| Problem to solve |
Find the string "triangle" in the data, then copy every line where it is found.

(Stepwise shape edit descriptions)
-.-.-
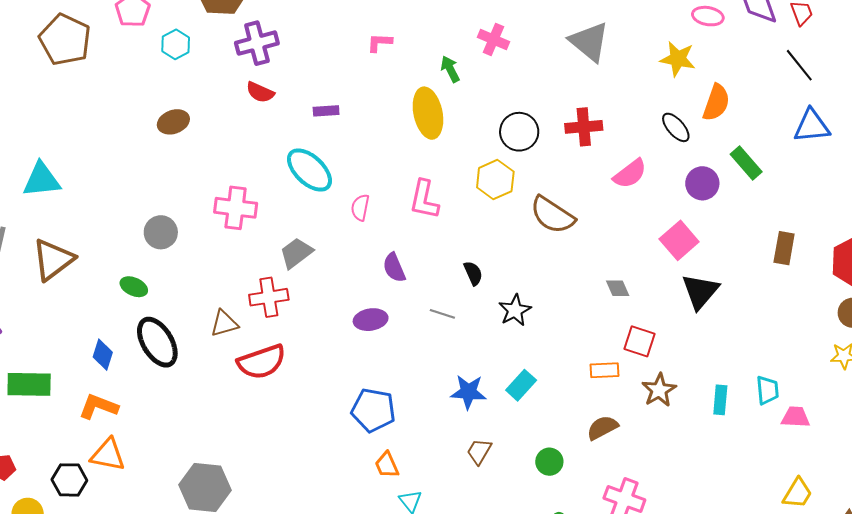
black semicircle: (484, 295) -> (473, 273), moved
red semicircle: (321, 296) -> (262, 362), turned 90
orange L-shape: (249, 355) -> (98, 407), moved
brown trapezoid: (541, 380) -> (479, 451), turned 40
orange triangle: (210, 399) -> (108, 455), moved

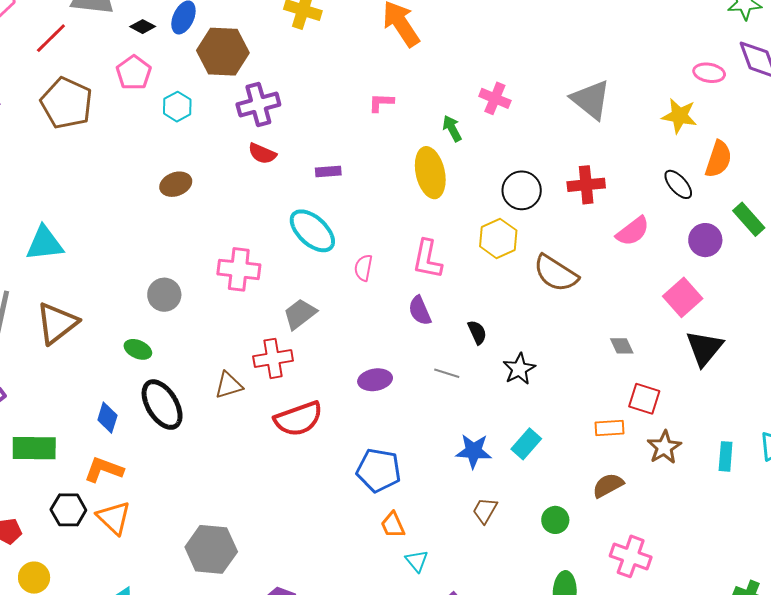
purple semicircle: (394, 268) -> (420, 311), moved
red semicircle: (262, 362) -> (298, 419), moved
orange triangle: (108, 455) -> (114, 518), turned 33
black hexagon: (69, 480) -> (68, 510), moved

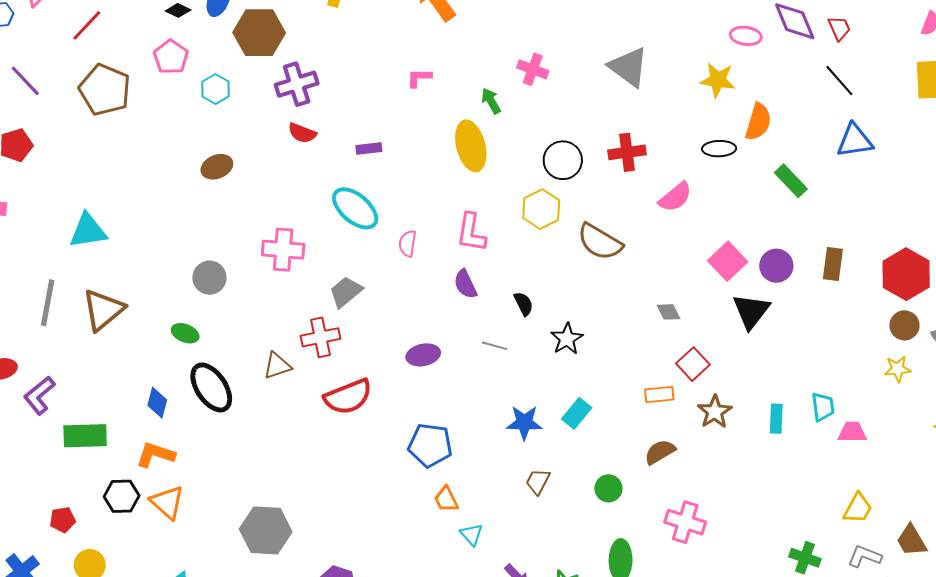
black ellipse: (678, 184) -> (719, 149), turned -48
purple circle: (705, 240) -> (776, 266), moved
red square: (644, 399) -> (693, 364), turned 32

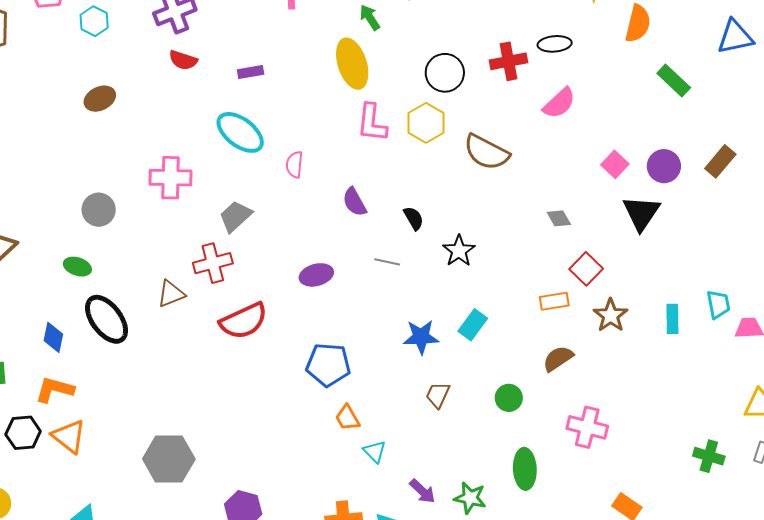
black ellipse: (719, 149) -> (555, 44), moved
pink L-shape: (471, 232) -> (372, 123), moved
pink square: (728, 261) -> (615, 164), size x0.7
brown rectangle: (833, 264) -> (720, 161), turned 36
-.-.-
| Output below |
orange triangle: (210, 399) -> (108, 455), moved
orange triangle: (108, 455) -> (114, 518), turned 33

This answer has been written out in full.